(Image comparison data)
──────────────────────────────
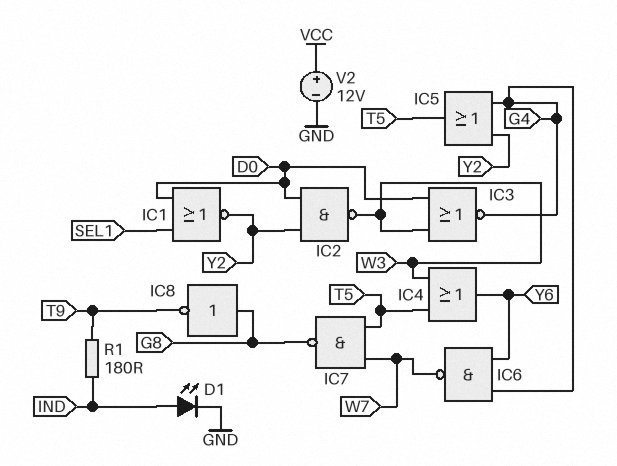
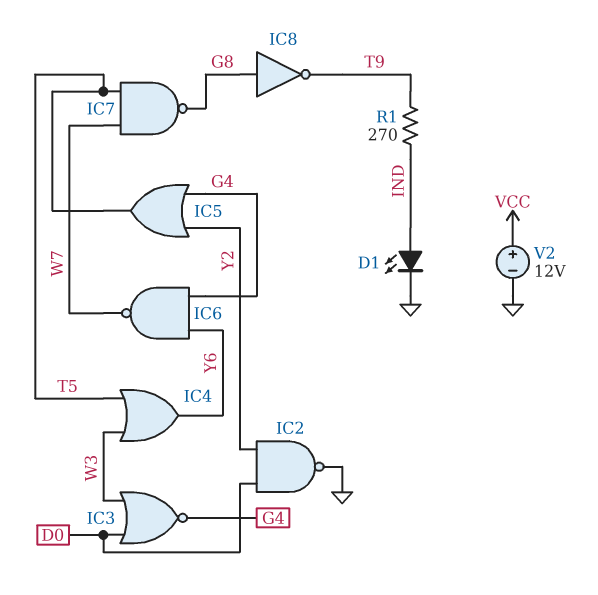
IC1: NOR (in D0, in SEL1, out Y2) -> none
IC2: NAND (in D0, in Y2, out W3) -> NAND (in D0, in Y2, out GND)
R1: 180 (IND, T9) -> 270 (IND, T9)

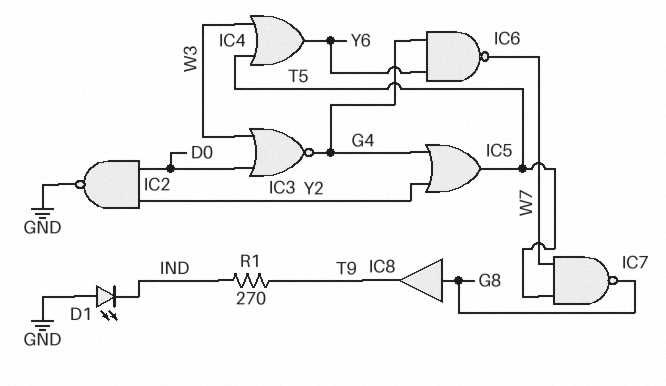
D1: LED (A IND, K GND) -> LED (A GND, K IND)
IC8: NOT (in G8, out T9) -> buffer (in G8, out T9)
V2: 12V (plus VCC, minus GND) -> none

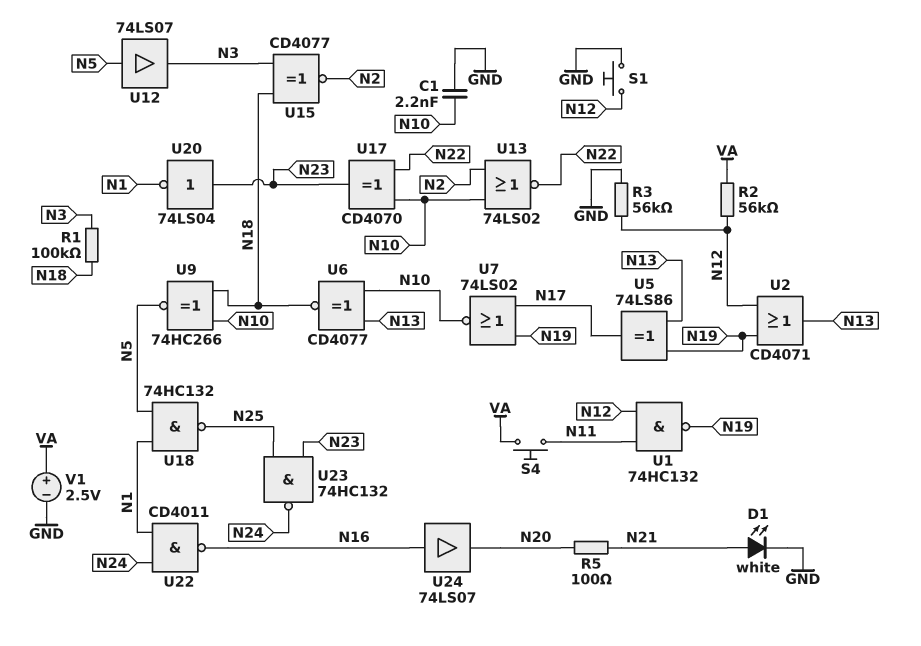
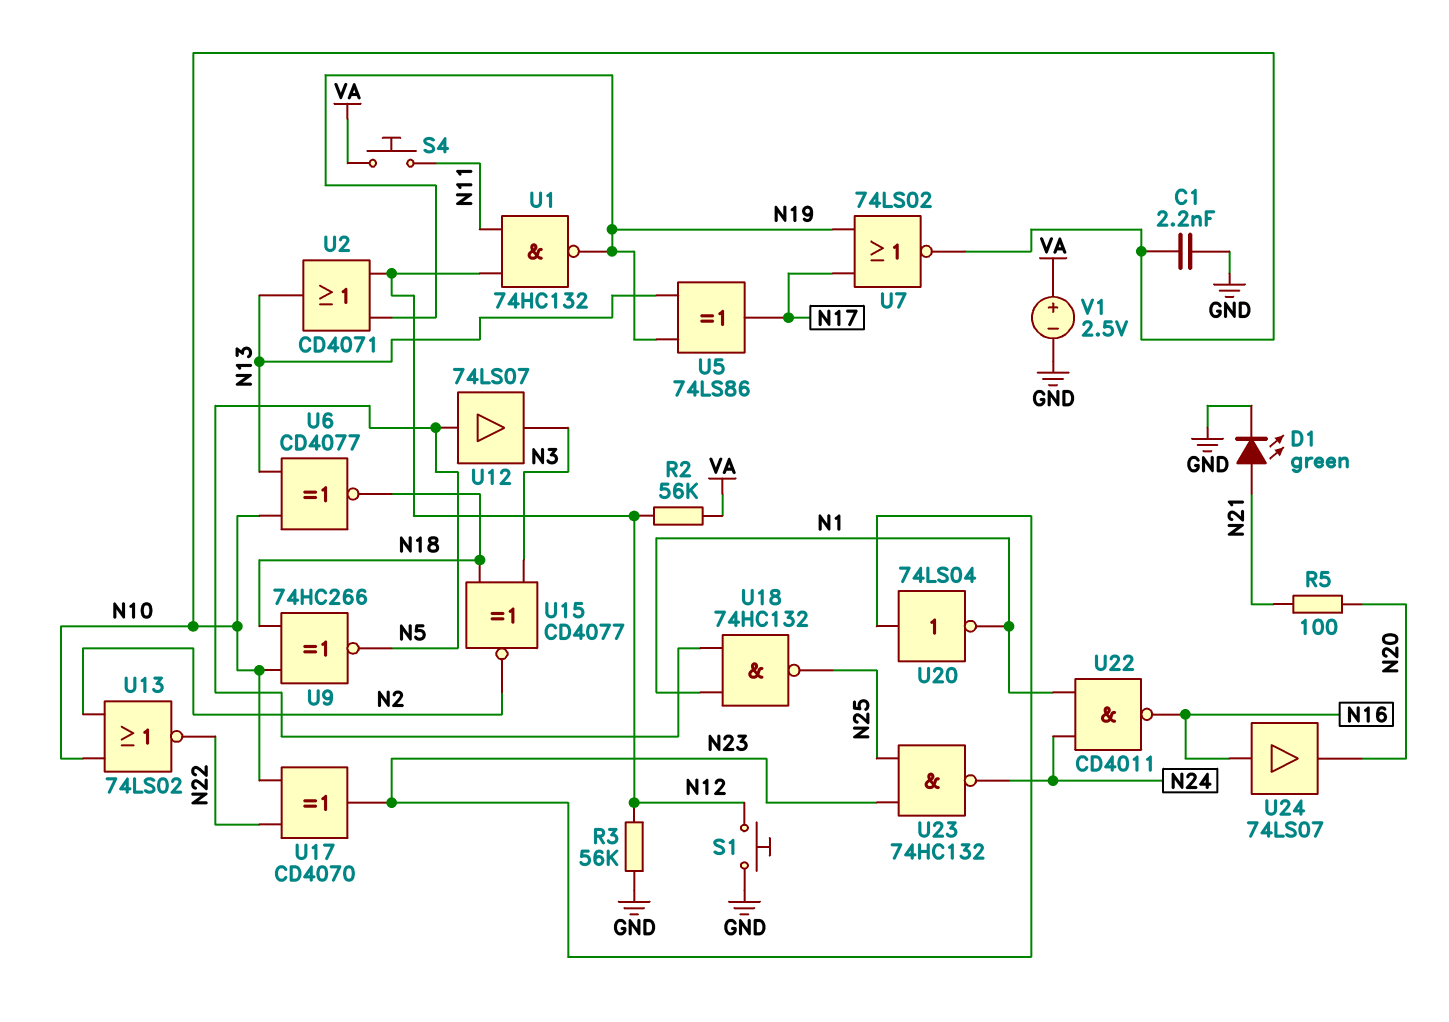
D1: LED white (A N21, K GND) -> LED green (A N21, K GND)
R1: 100k (N3, N18) -> none

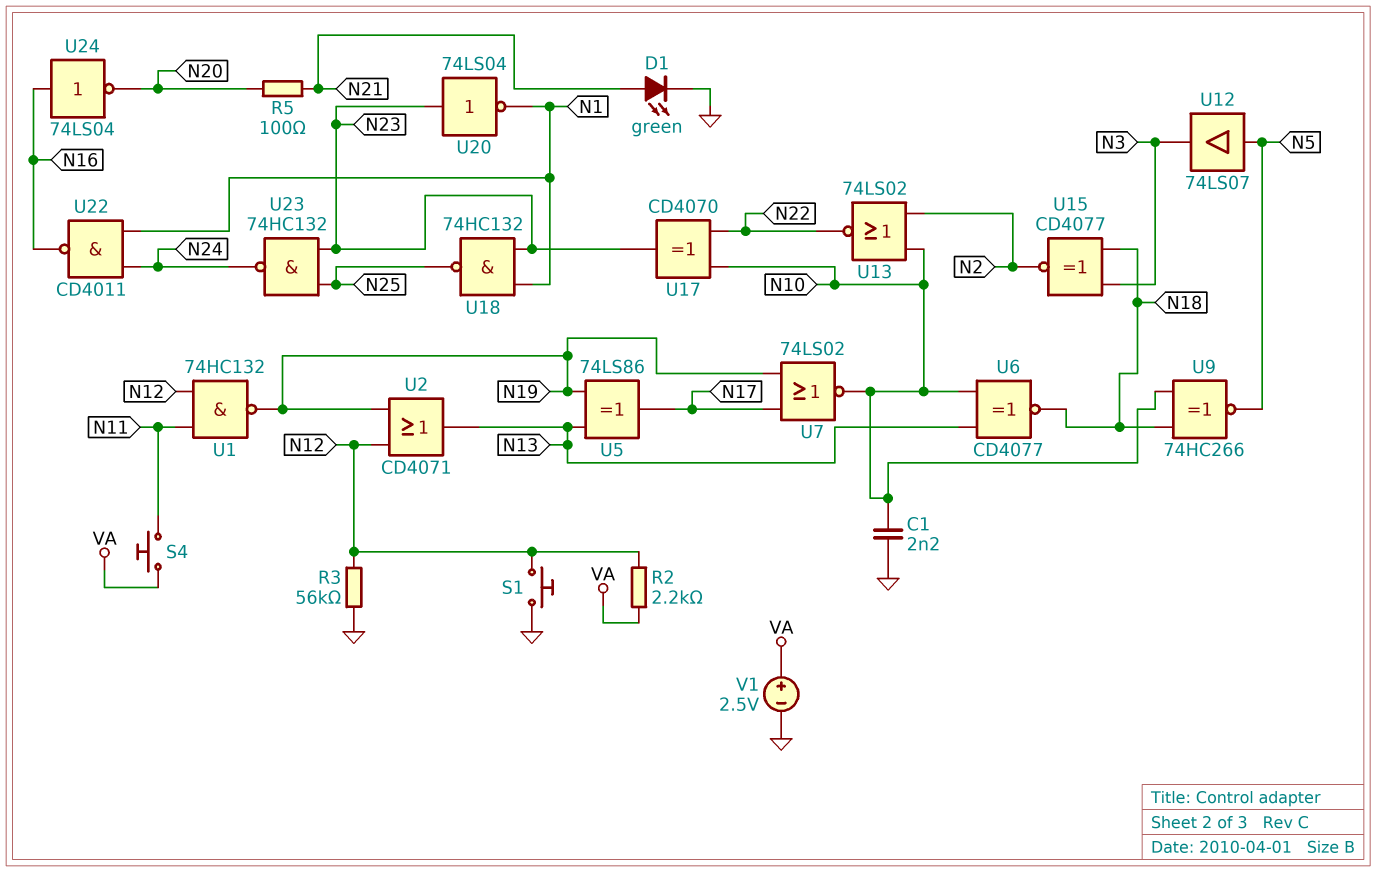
R2: 56k (N12, VA) -> 2.2k (N12, VA)
U18: NAND 74HC132 (in N1, in N5, out N25) -> NAND 74HC132 (in N1, in N23, out N25)
U24: buffer 74LS07 (in N16, out N20) -> NOT 74LS04 (in N16, out N20)

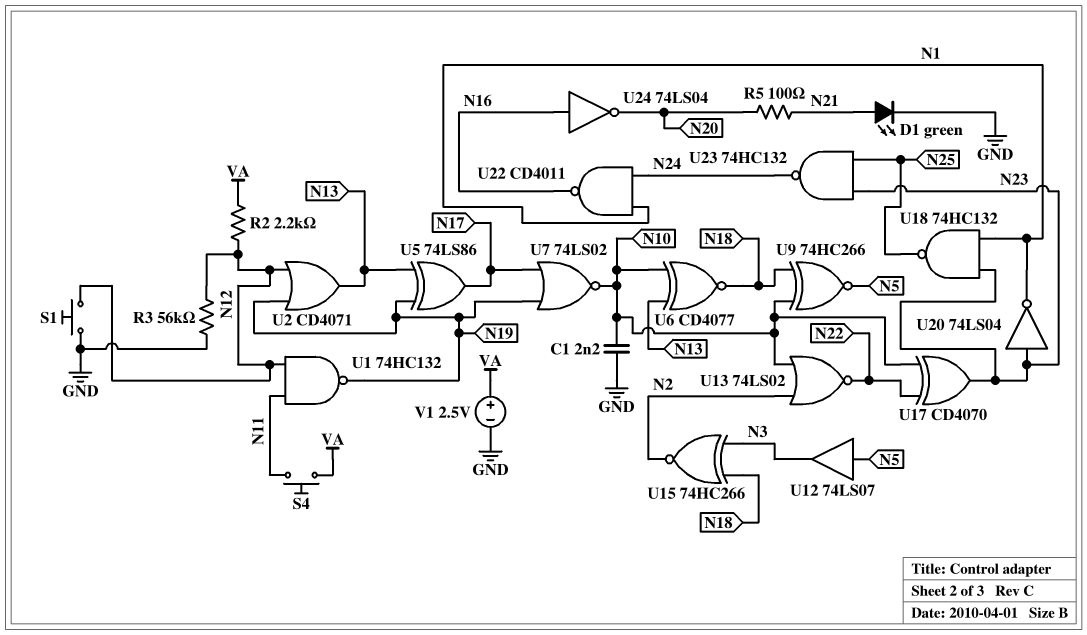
U15: XNOR CD4077 (in N3, in N18, out N2) -> XNOR 74HC266 (in N3, in N18, out N2)

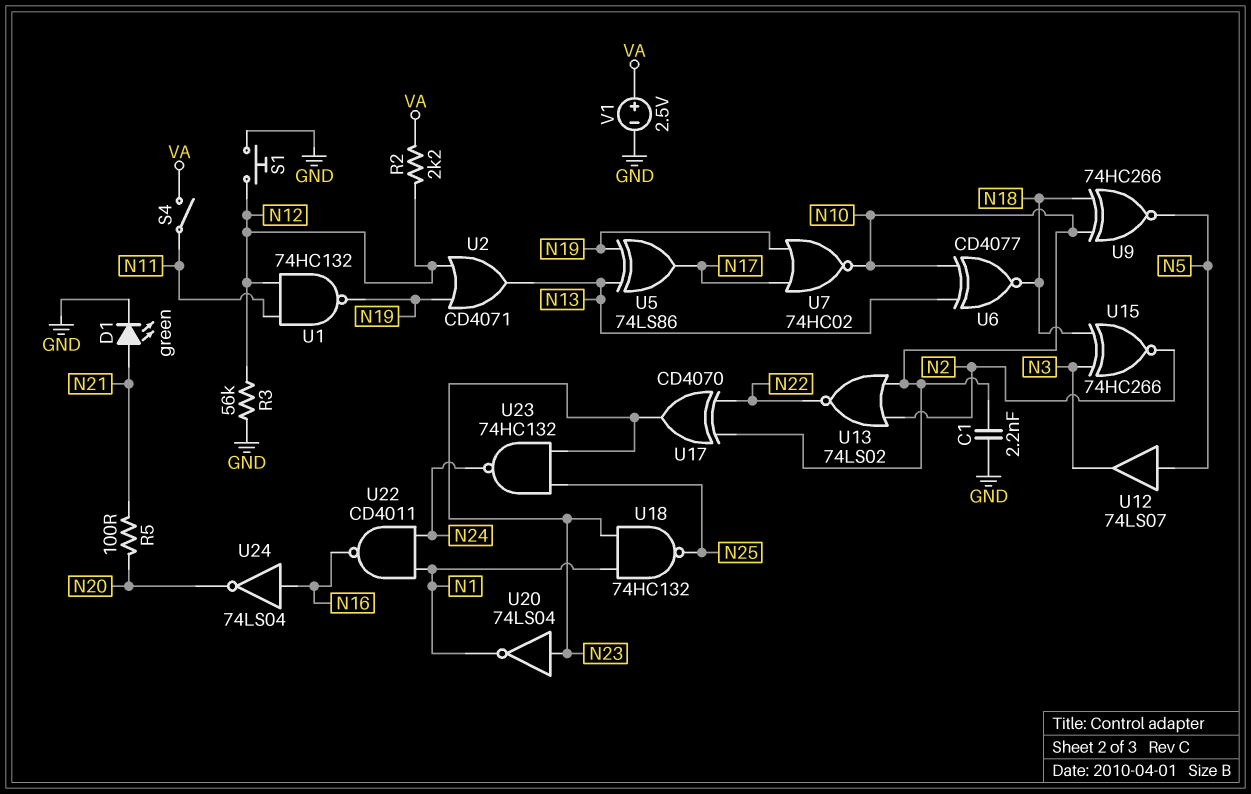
S4: button (N11, VA) -> switch (N11, VA)
U7: NOR 74LS02 (in N17, in N19, out N10) -> NOR 74HC02 (in N17, in N19, out N10)

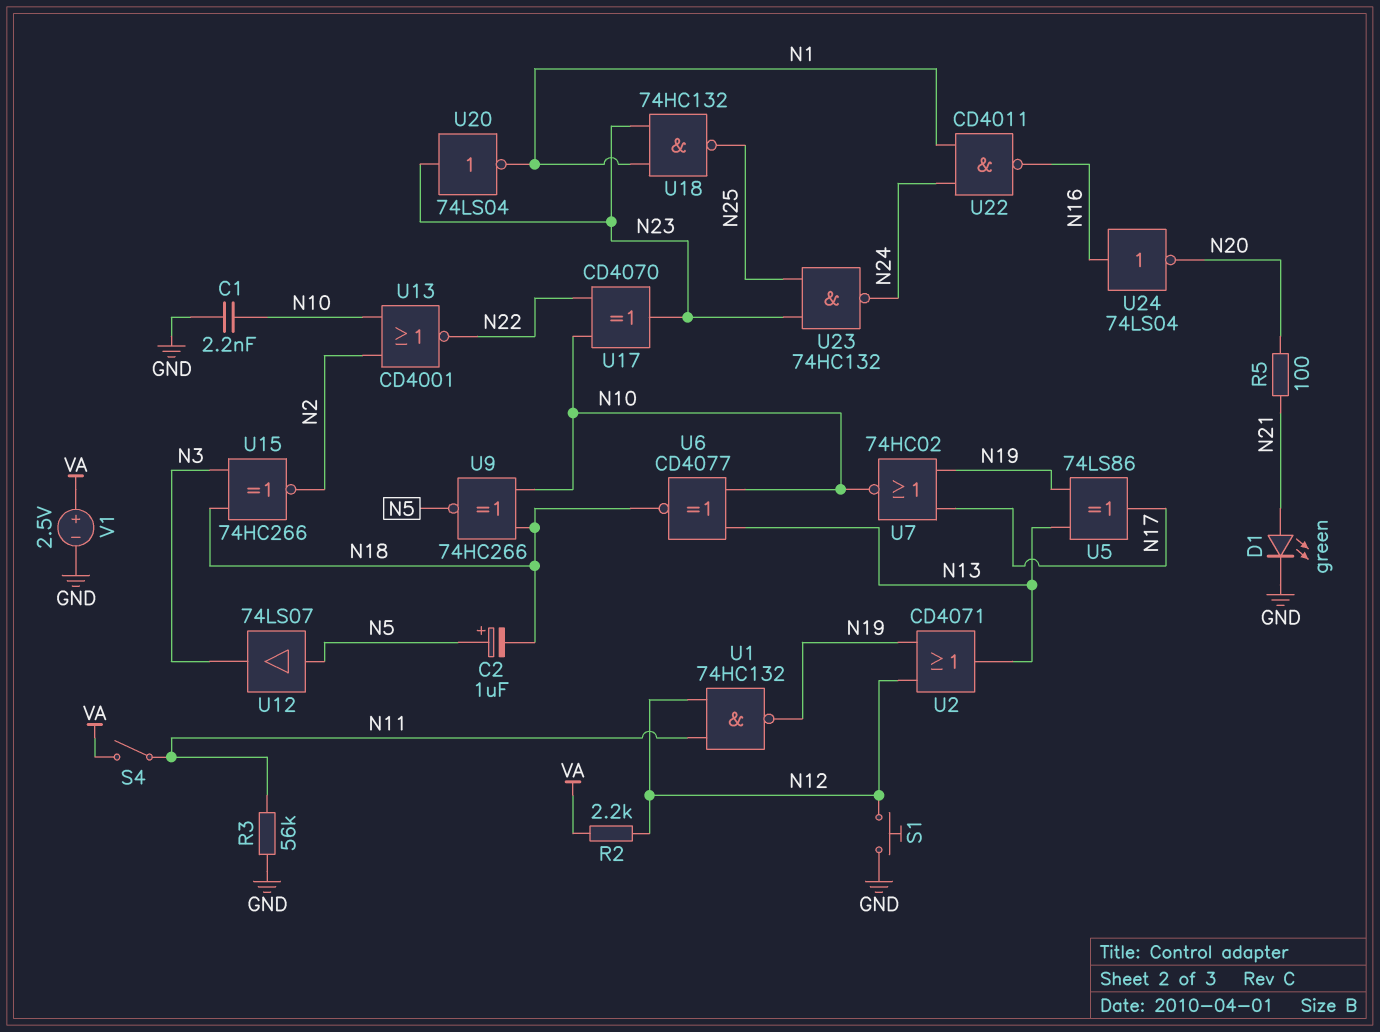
C2: none -> 1uF (plus N5, minus N18)
R3: 56k (GND, N12) -> 56k (GND, N11)
U13: NOR 74LS02 (in N2, in N10, out N22) -> NOR CD4001 (in N2, in N10, out N22)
──────────────────────────────
_ASSIGNED TASK_
Leave out the pictures, and extract exactly the lines from the one with "S4: button (N11, VA) -> switch (N11, VA)" through the end of the records, both ends included.

_ANSWER FOR THE TASK_
S4: button (N11, VA) -> switch (N11, VA)
U7: NOR 74LS02 (in N17, in N19, out N10) -> NOR 74HC02 (in N17, in N19, out N10)

C2: none -> 1uF (plus N5, minus N18)
R3: 56k (GND, N12) -> 56k (GND, N11)
U13: NOR 74LS02 (in N2, in N10, out N22) -> NOR CD4001 (in N2, in N10, out N22)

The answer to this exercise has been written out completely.